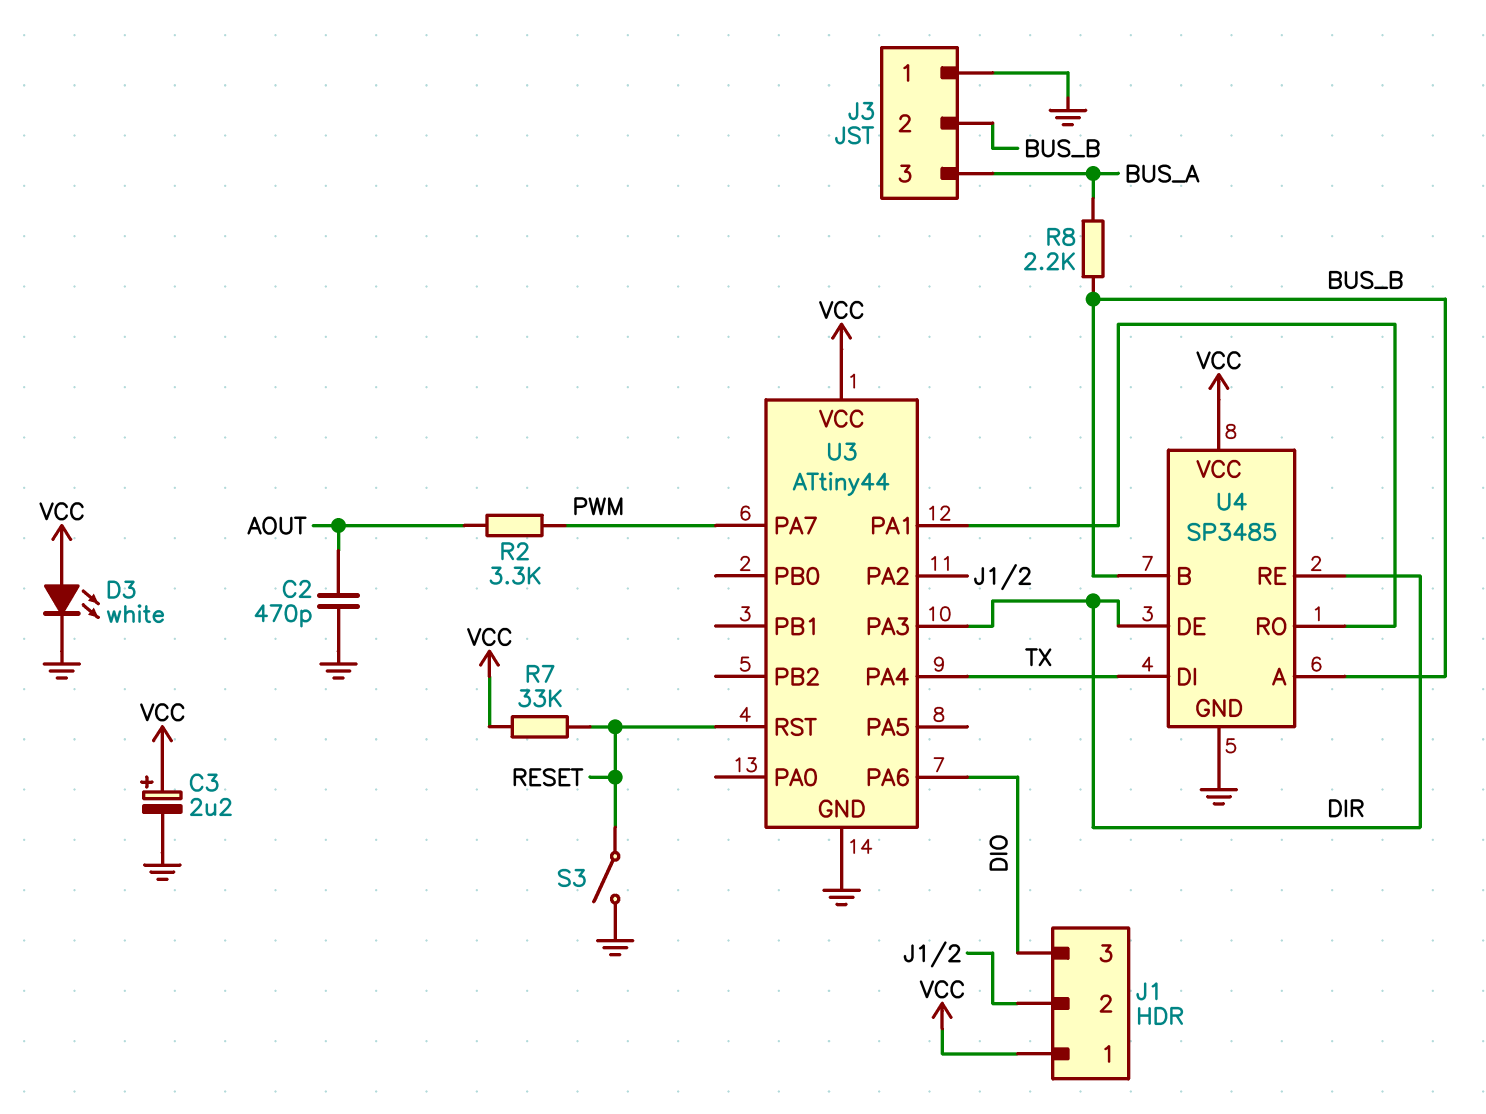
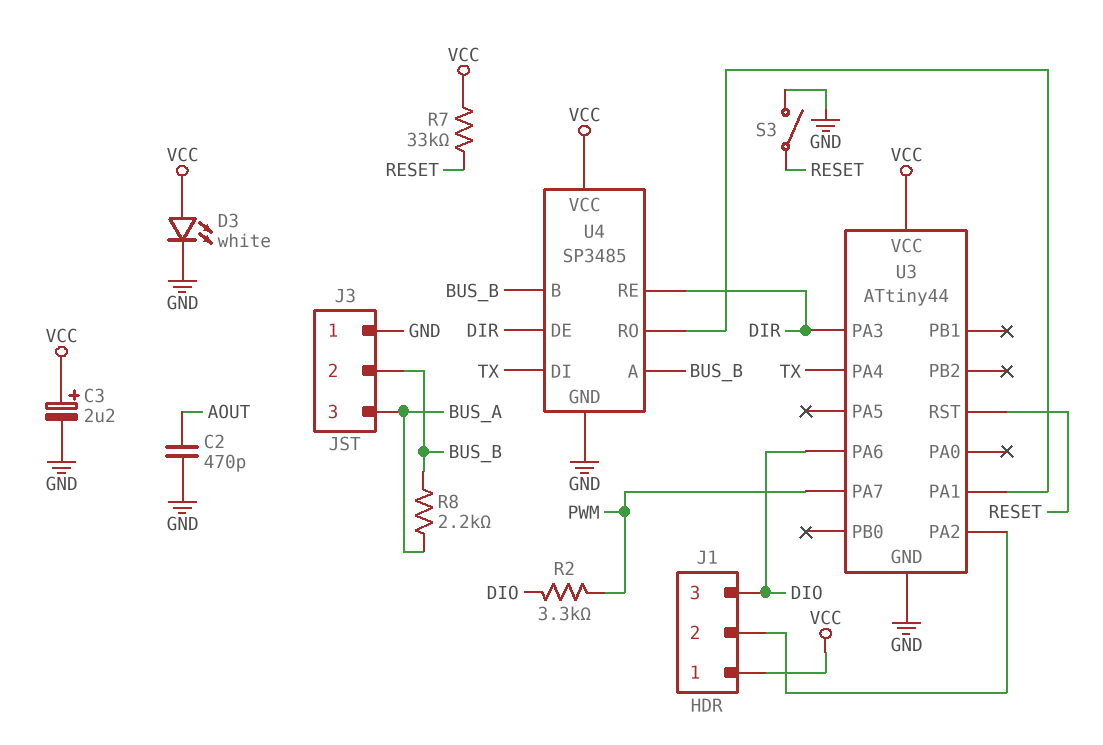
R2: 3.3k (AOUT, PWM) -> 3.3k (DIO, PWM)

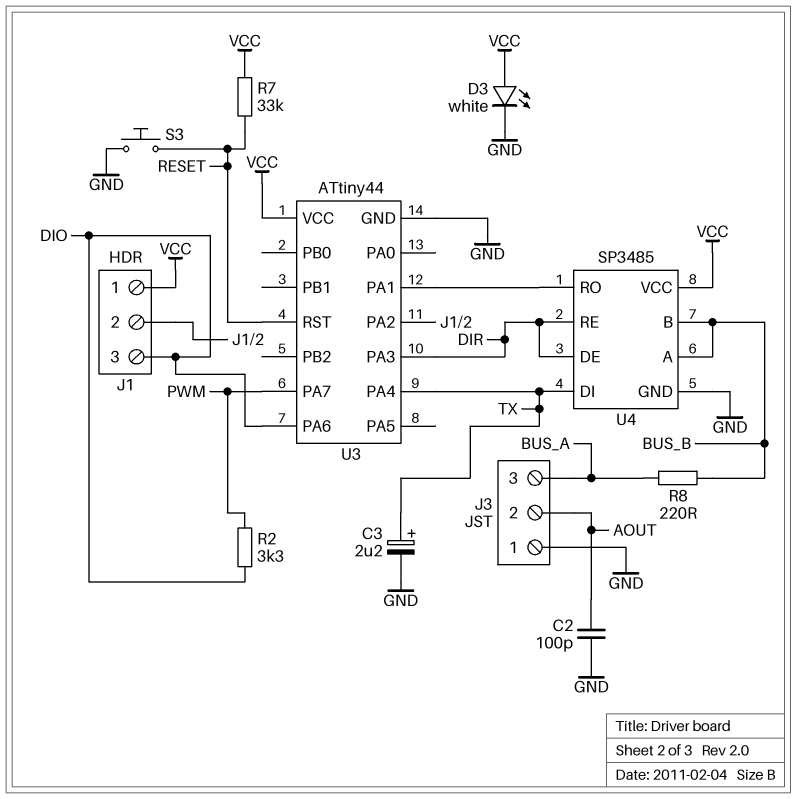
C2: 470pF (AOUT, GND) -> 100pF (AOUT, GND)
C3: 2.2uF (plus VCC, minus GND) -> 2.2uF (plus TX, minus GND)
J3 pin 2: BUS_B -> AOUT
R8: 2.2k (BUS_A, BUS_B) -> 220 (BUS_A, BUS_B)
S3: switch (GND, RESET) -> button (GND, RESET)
###
WHAT IS NEEDED> From the data, pick out every line that includes "AOUT".

ANSWER SECTION>
R2: 3.3k (AOUT, PWM) -> 3.3k (DIO, PWM)
C2: 470pF (AOUT, GND) -> 100pF (AOUT, GND)
J3 pin 2: BUS_B -> AOUT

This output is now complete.